Problem requirements:
Retype the entries exactly, but skip the pictures.

Study material:
⁂
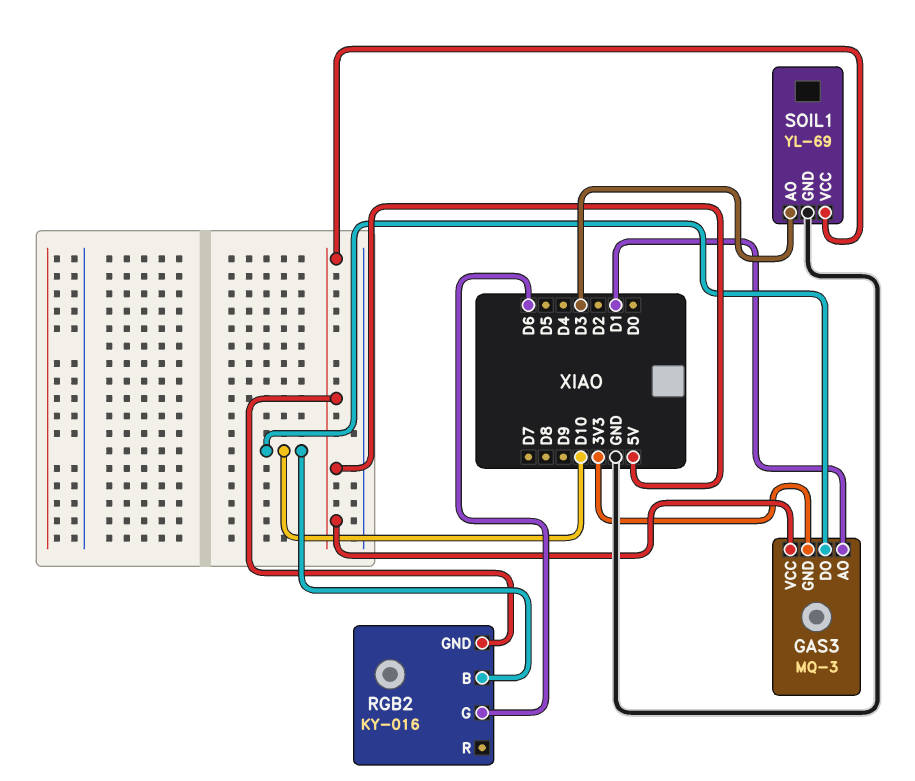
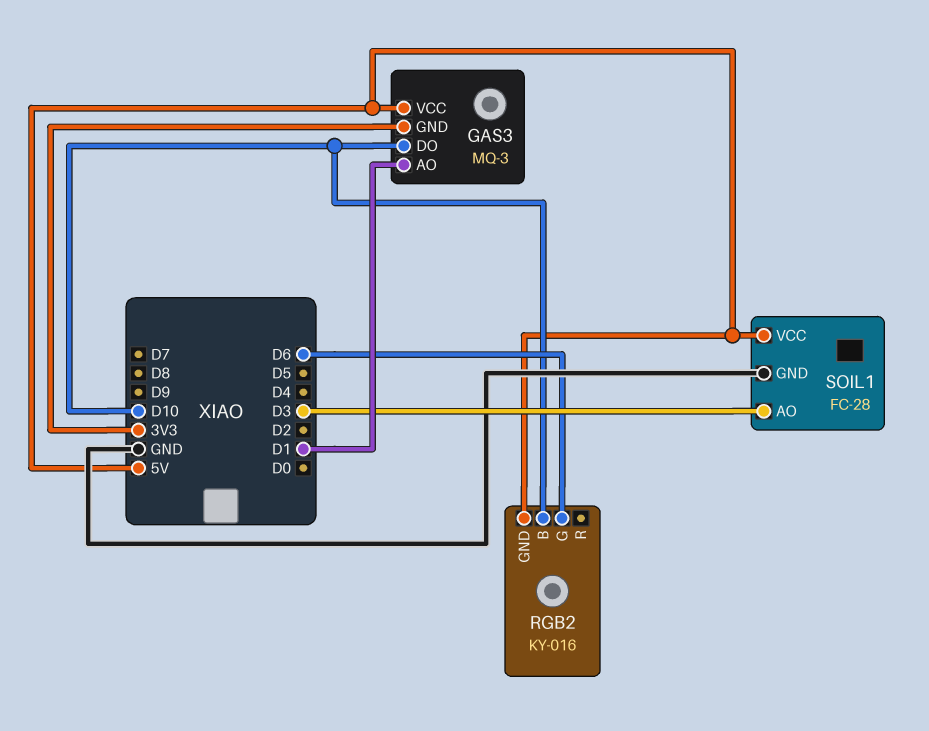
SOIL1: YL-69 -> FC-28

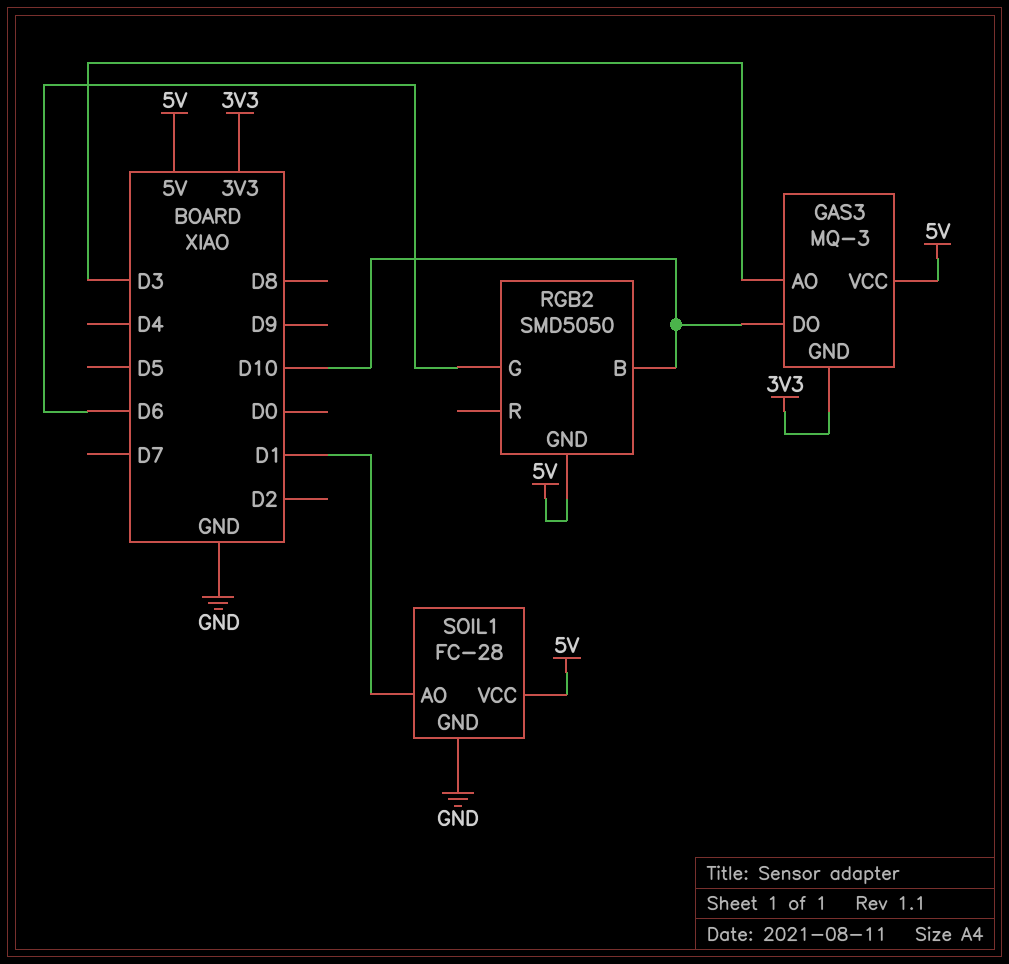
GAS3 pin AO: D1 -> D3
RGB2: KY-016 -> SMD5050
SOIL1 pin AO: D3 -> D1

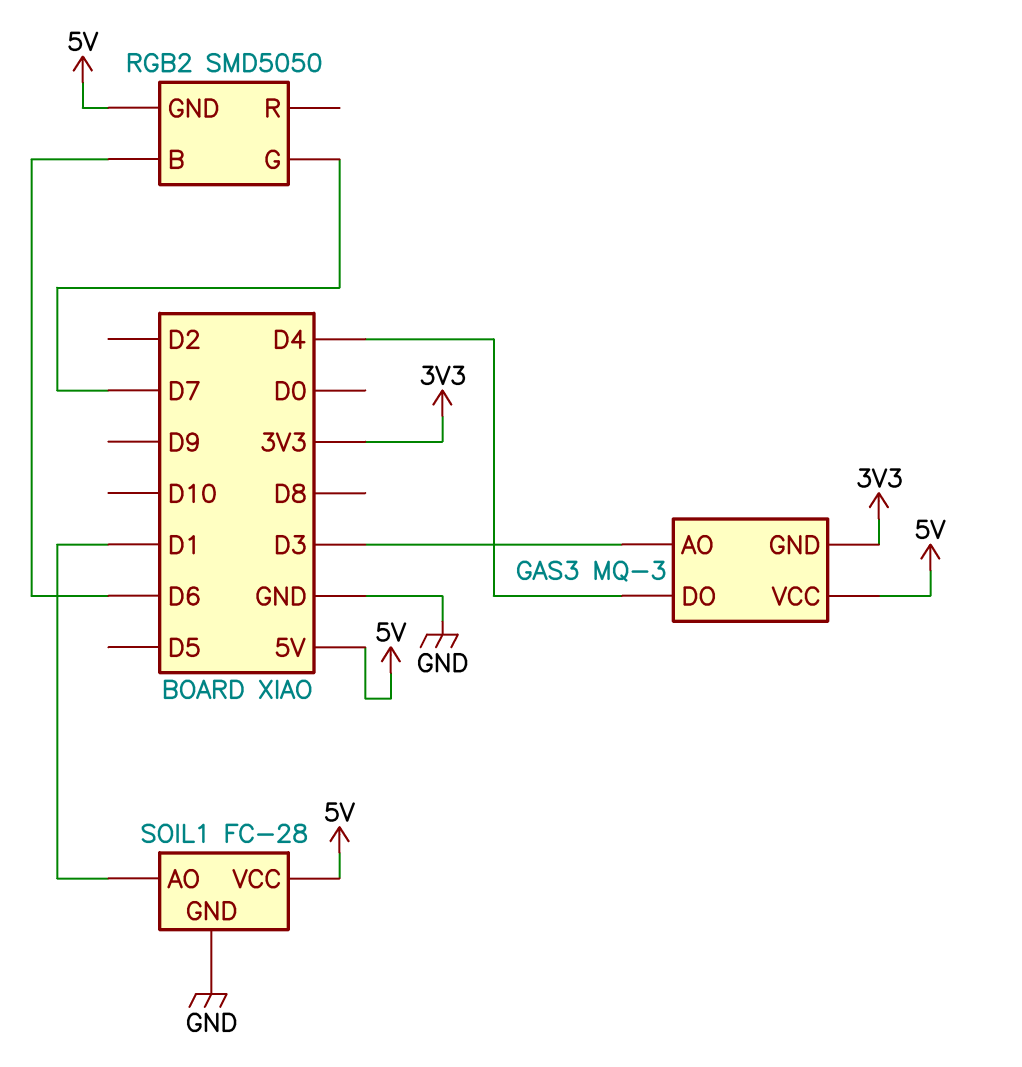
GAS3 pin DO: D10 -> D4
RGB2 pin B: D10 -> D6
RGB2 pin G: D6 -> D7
⁂
Solved problem:
SOIL1: YL-69 -> FC-28

GAS3 pin AO: D1 -> D3
RGB2: KY-016 -> SMD5050
SOIL1 pin AO: D3 -> D1

GAS3 pin DO: D10 -> D4
RGB2 pin B: D10 -> D6
RGB2 pin G: D6 -> D7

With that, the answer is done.